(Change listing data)
_ _ _ _ _
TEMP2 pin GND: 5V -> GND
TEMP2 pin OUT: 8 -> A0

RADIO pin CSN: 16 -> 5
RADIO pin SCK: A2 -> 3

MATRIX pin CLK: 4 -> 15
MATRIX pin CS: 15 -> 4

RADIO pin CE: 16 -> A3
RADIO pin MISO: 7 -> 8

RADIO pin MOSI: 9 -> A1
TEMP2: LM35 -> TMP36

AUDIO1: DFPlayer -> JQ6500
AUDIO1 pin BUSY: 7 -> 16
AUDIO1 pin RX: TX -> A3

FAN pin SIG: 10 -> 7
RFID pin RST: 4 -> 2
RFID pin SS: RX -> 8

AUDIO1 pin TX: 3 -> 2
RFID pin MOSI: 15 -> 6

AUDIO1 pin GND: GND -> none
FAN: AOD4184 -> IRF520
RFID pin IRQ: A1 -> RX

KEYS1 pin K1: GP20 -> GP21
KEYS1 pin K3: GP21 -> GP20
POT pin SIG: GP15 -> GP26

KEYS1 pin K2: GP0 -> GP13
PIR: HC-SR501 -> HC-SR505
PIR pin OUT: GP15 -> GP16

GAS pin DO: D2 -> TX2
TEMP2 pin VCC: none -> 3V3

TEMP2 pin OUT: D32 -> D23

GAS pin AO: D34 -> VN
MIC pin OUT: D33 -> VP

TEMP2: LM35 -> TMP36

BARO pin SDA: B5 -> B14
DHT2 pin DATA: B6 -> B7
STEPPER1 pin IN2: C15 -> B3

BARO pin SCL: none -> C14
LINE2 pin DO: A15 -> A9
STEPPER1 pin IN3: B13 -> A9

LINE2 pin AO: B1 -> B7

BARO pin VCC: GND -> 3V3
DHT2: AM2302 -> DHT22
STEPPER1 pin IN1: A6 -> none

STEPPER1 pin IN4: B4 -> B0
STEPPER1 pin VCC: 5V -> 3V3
_ _ _ _ _
* [Instructions to follow]:
Among the records above, find each line containing the string "RFID" and copy it.

* [Answer section]:
RFID pin RST: 4 -> 2
RFID pin SS: RX -> 8
RFID pin MOSI: 15 -> 6
RFID pin IRQ: A1 -> RX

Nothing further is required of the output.